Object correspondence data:
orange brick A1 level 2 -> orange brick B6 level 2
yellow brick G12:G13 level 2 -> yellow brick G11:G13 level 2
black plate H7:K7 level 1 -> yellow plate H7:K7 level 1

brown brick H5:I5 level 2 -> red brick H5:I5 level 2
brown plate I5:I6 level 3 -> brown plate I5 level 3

---

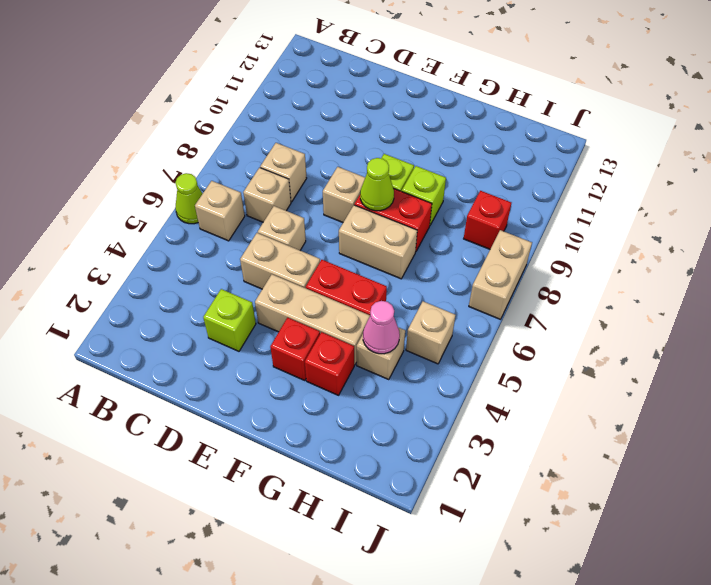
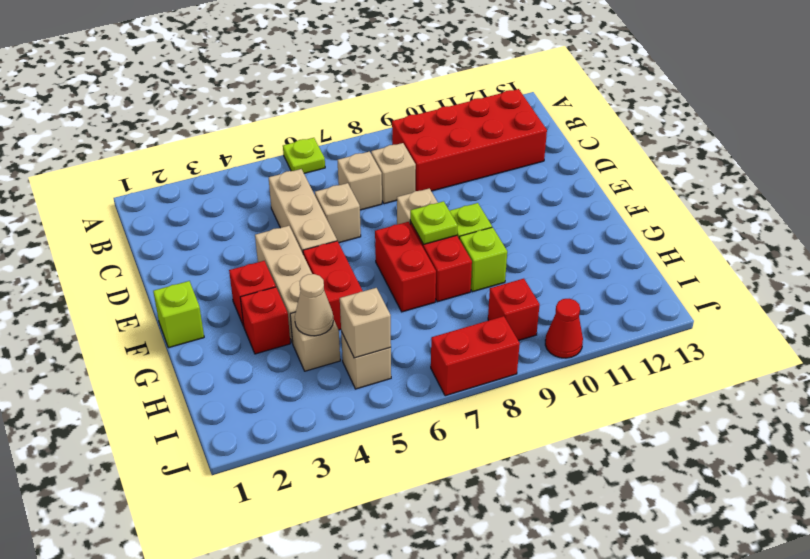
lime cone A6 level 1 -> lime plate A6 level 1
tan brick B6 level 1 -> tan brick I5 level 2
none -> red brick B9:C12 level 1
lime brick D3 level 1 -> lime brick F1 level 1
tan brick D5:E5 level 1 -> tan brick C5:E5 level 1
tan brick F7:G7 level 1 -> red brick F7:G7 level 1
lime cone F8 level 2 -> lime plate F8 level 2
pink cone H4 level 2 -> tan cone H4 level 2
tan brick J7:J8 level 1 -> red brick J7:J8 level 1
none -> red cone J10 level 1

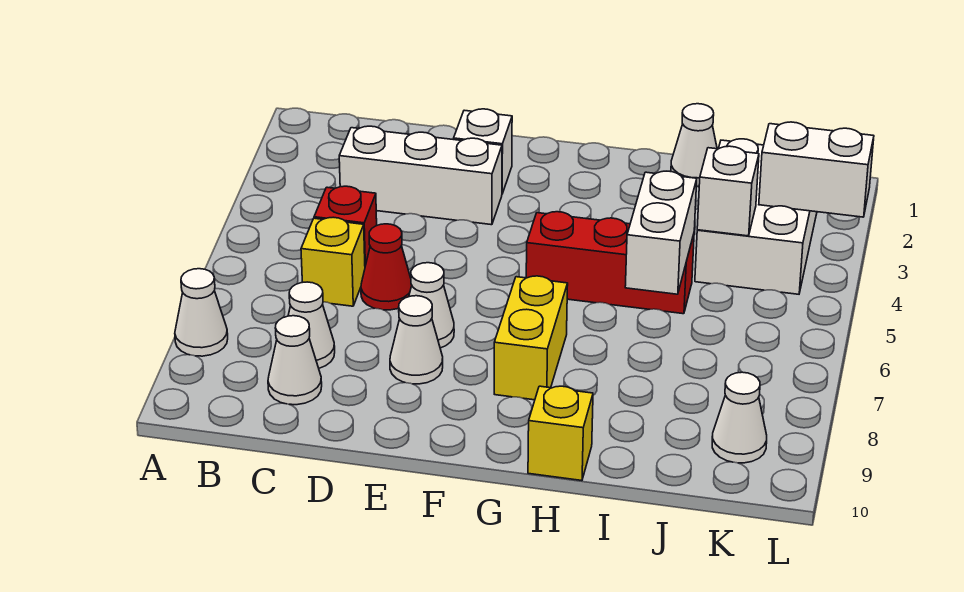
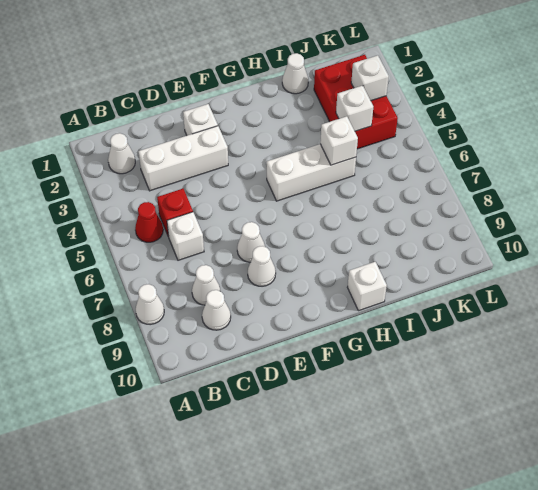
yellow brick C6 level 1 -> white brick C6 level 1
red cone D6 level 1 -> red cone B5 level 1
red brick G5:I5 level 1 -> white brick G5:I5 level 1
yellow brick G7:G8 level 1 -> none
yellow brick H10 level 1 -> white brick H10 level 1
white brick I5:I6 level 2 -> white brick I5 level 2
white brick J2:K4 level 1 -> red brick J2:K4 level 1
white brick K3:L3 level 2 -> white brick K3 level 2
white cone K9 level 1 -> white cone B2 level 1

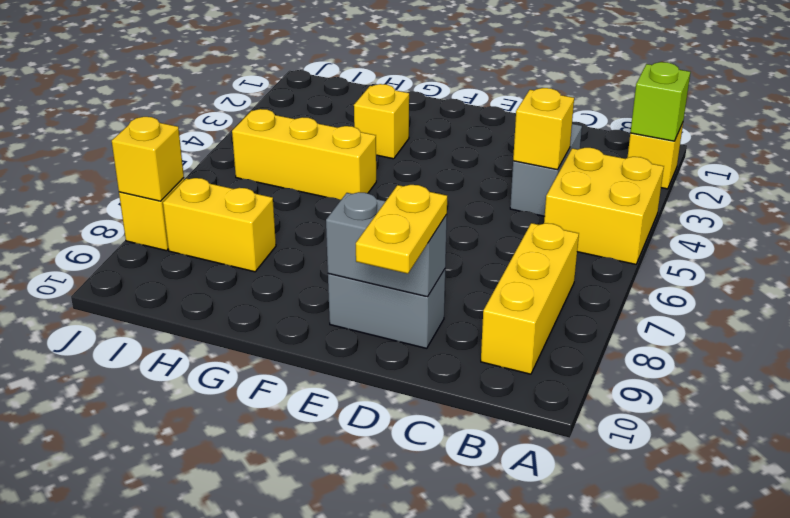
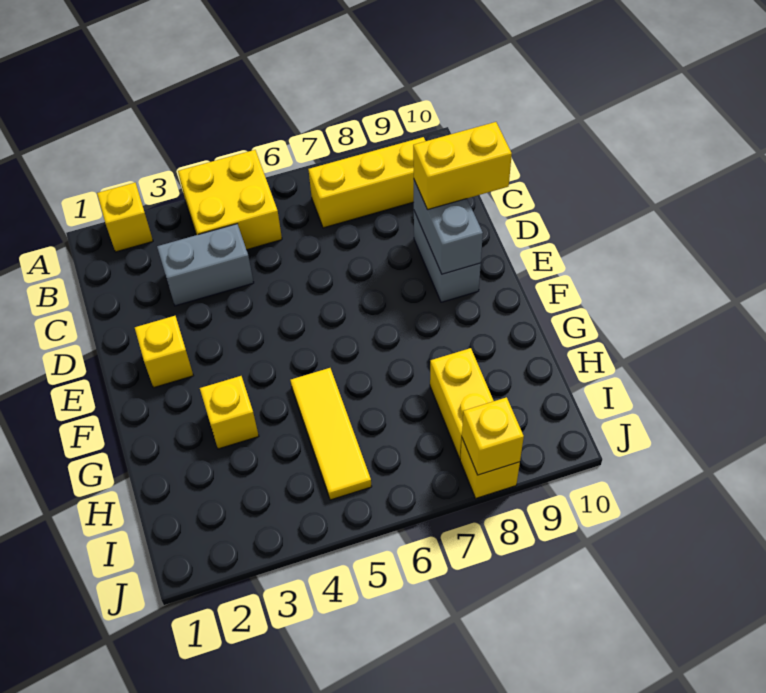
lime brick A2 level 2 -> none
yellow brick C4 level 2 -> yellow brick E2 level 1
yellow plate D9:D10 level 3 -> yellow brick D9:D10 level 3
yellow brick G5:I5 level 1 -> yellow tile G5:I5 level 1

* * *

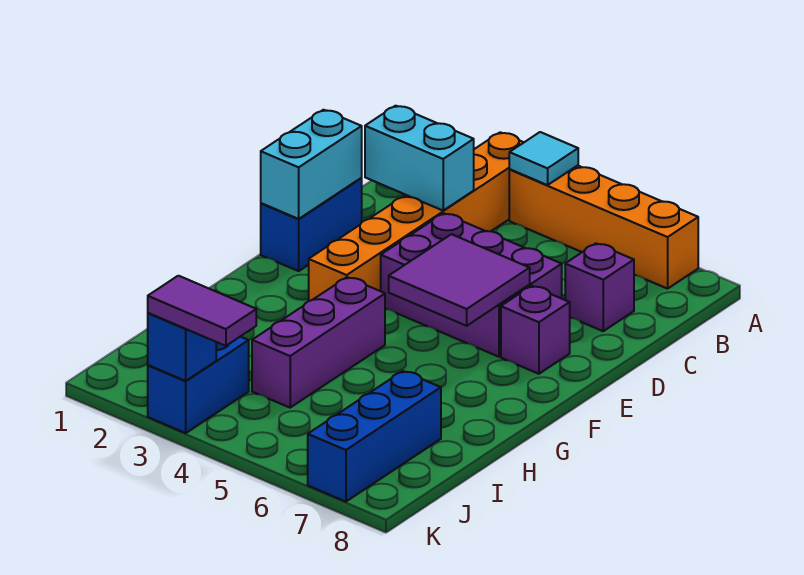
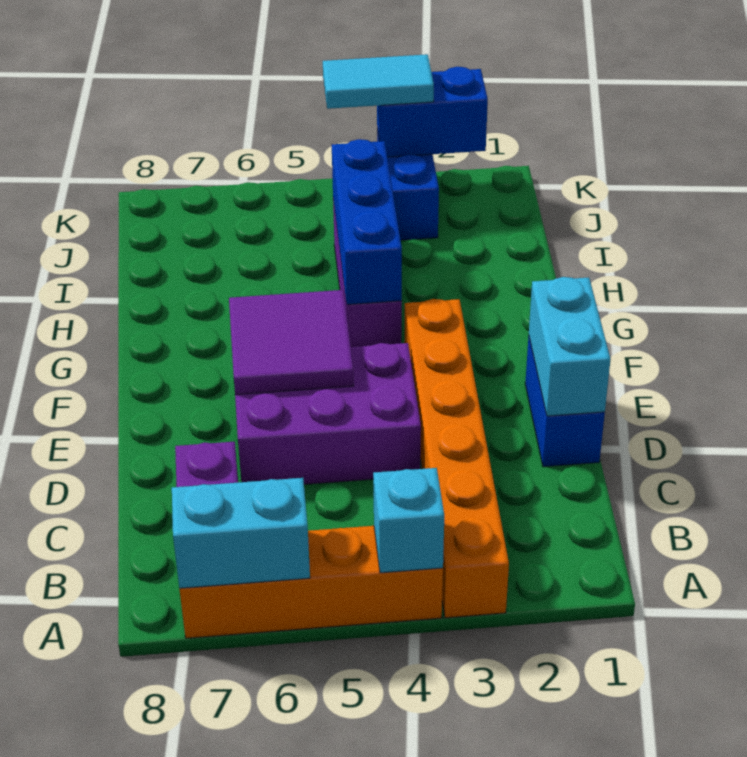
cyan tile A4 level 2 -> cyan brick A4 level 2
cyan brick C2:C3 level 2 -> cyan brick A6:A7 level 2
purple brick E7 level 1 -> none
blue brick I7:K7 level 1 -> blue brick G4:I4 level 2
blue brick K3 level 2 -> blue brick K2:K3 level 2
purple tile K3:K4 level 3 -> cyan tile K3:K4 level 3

### Task statement:
Among the entries above, the line containing "brown brick H5:I5", the line containing "brown plate I5:I6", and all lines between them are to be restated word for word; nothing else belongs in the reply.

### Solution for this task:
brown brick H5:I5 level 2 -> red brick H5:I5 level 2
brown plate I5:I6 level 3 -> brown plate I5 level 3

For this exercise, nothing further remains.